== Exercise directions ==
Repeat only the lines below from the one containing "R21: 33 (0V, N28) -> 33 (0V, N20)" through the one containing "U7: NOT 74LS04", inclusive, exactly as written.

== Source records ==
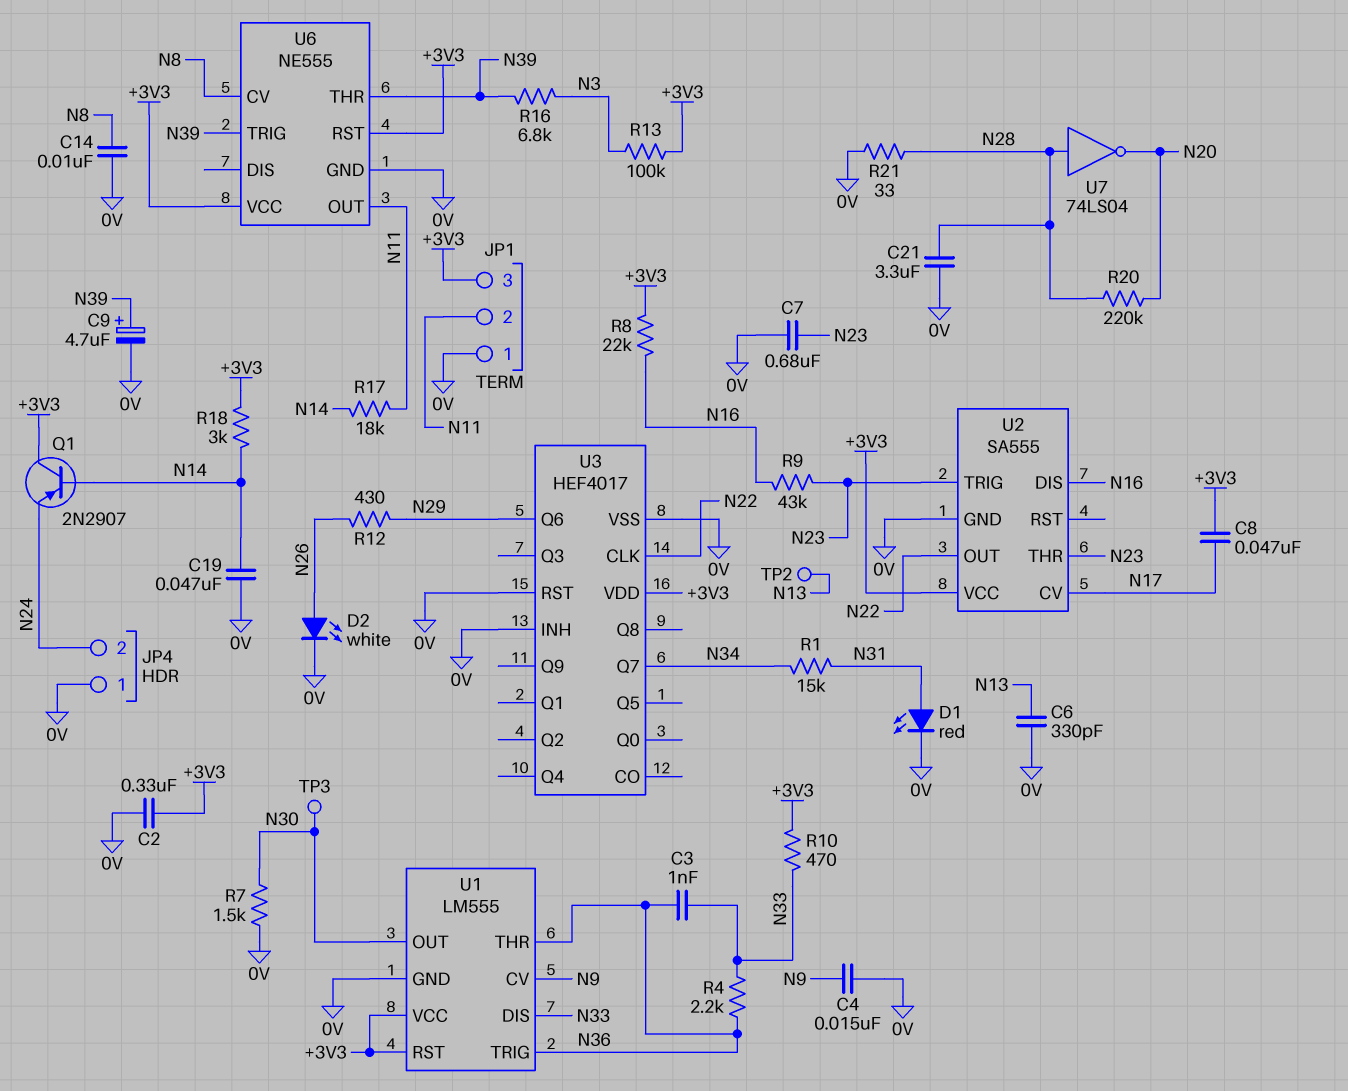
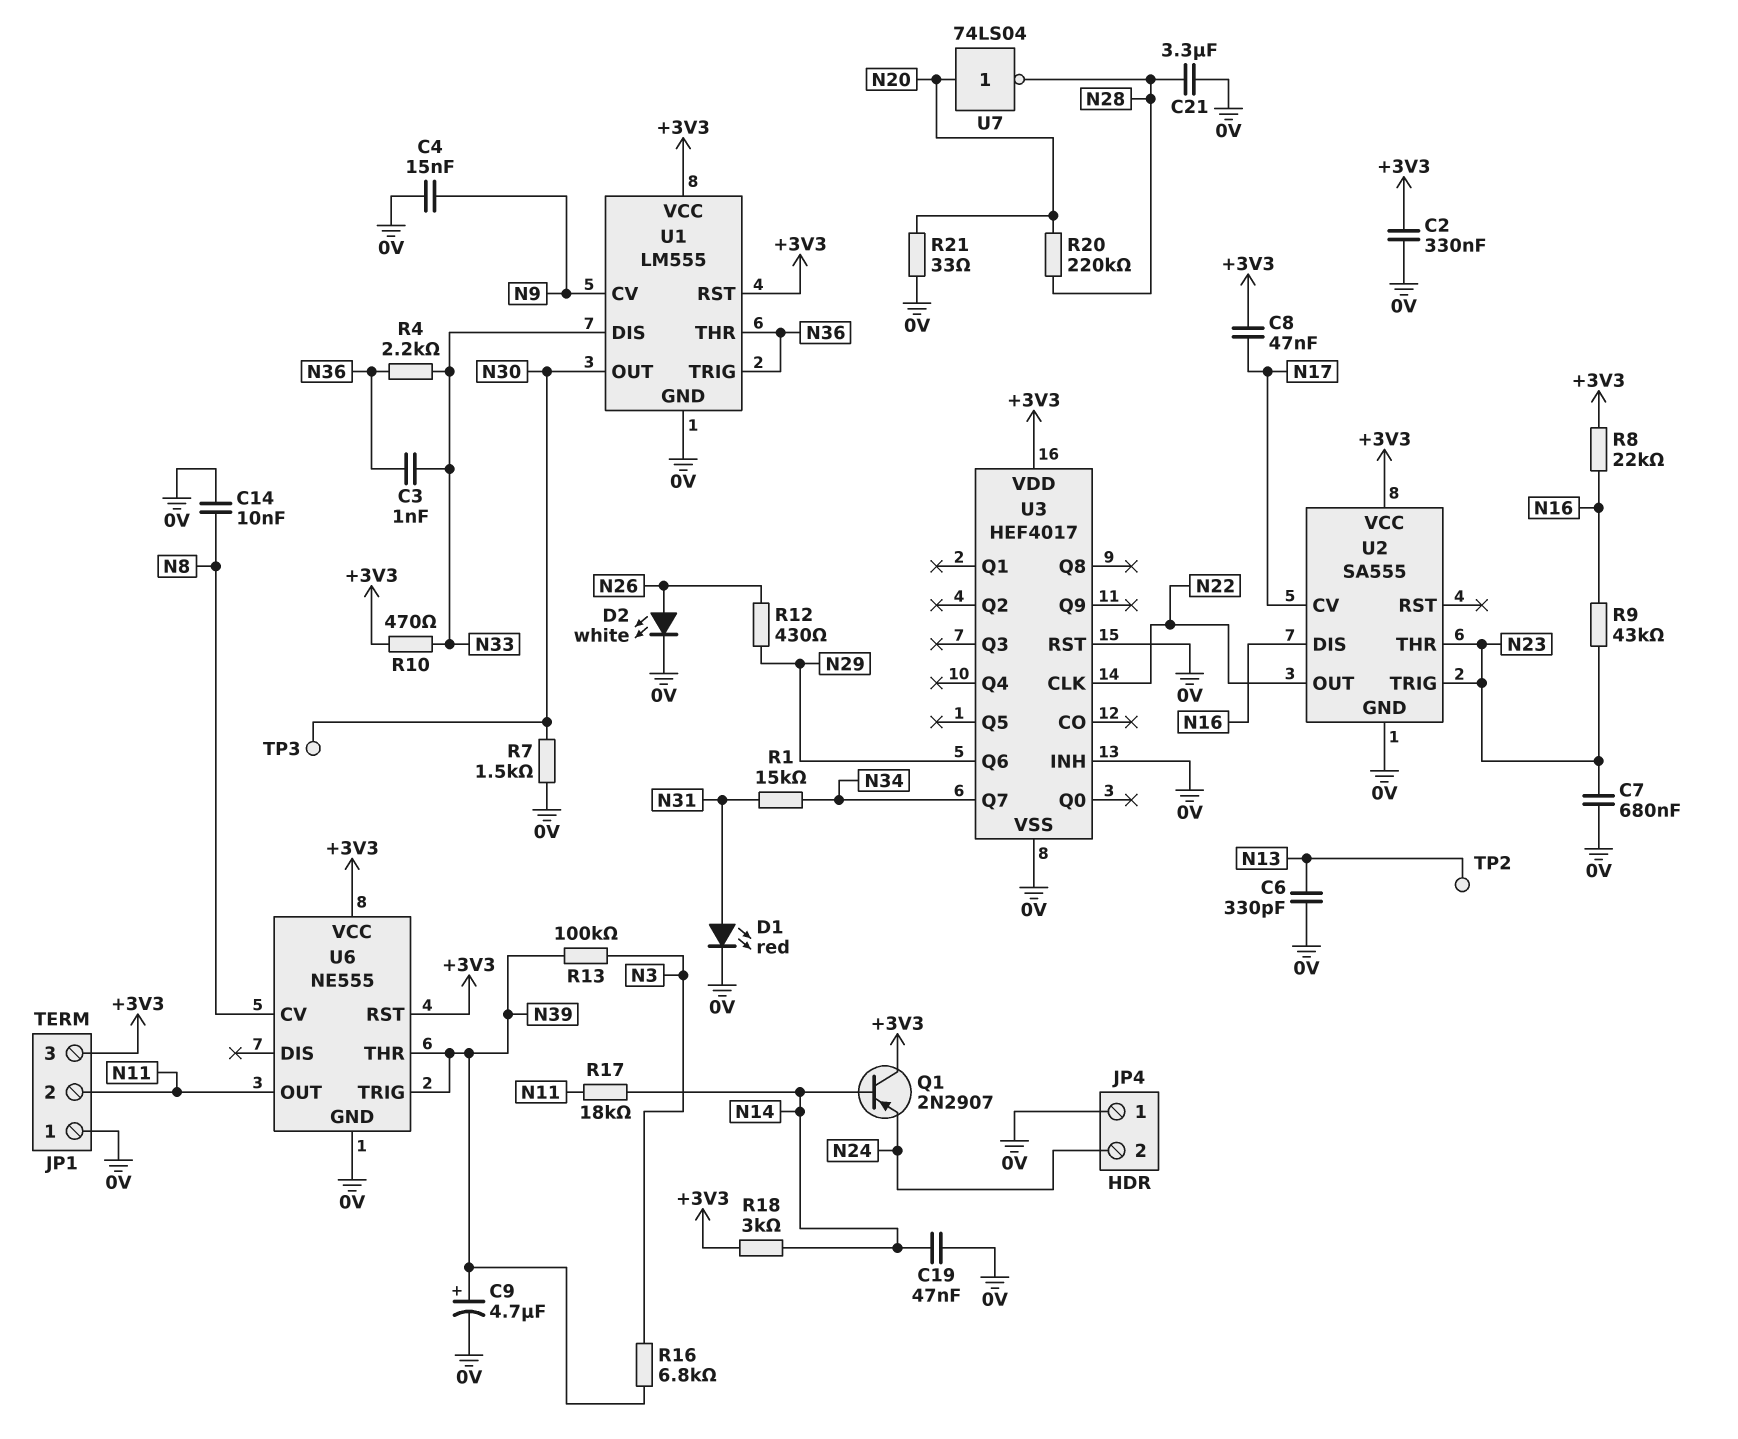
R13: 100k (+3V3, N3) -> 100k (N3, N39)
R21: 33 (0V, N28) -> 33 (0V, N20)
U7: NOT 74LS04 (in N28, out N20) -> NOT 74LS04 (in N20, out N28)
--
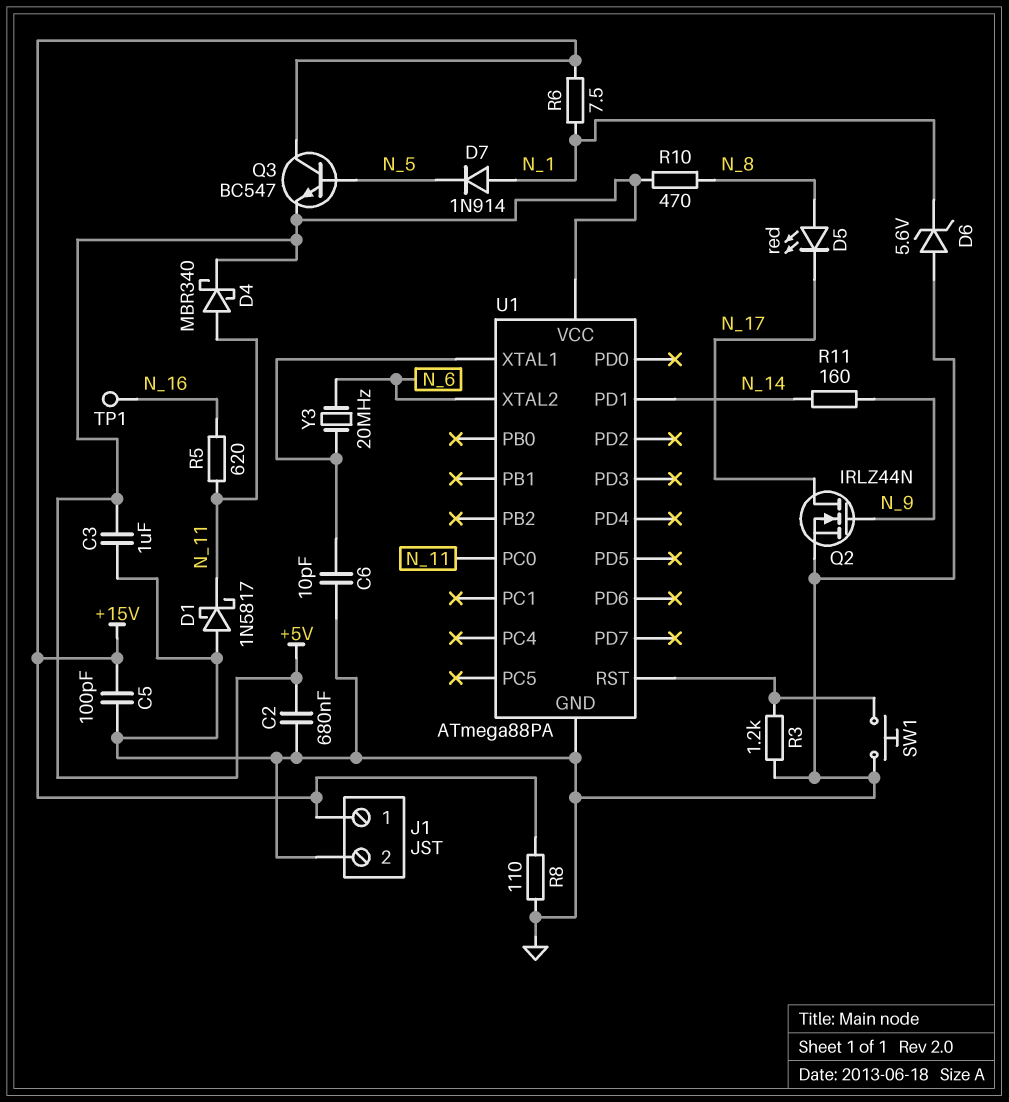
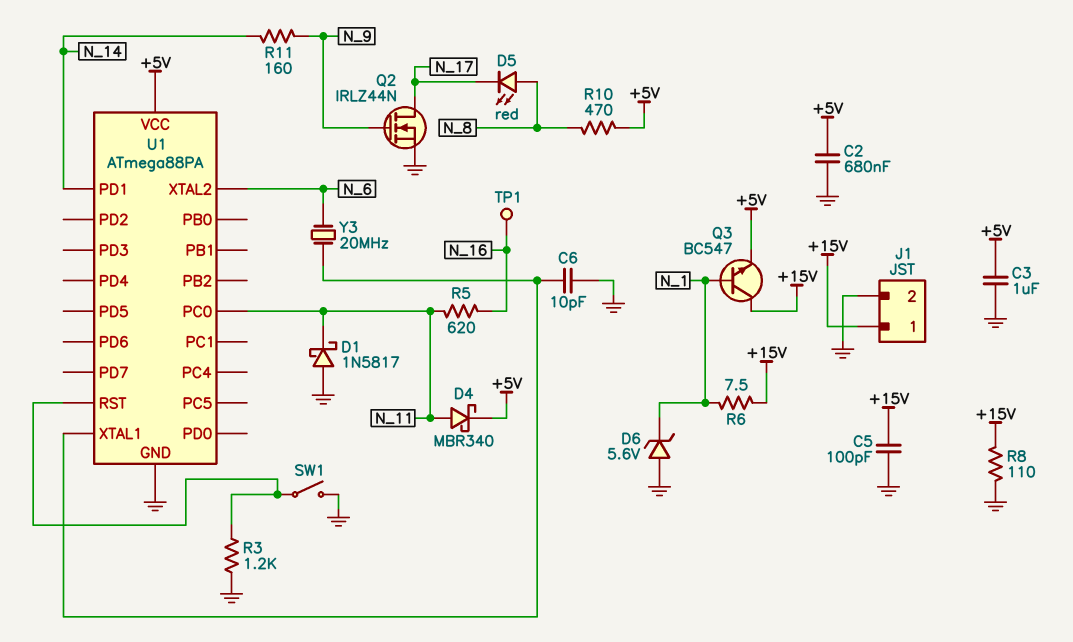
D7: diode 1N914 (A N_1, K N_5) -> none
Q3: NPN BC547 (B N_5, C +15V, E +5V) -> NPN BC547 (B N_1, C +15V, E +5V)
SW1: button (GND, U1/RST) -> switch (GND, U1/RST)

== Result ==
R21: 33 (0V, N28) -> 33 (0V, N20)
U7: NOT 74LS04 (in N28, out N20) -> NOT 74LS04 (in N20, out N28)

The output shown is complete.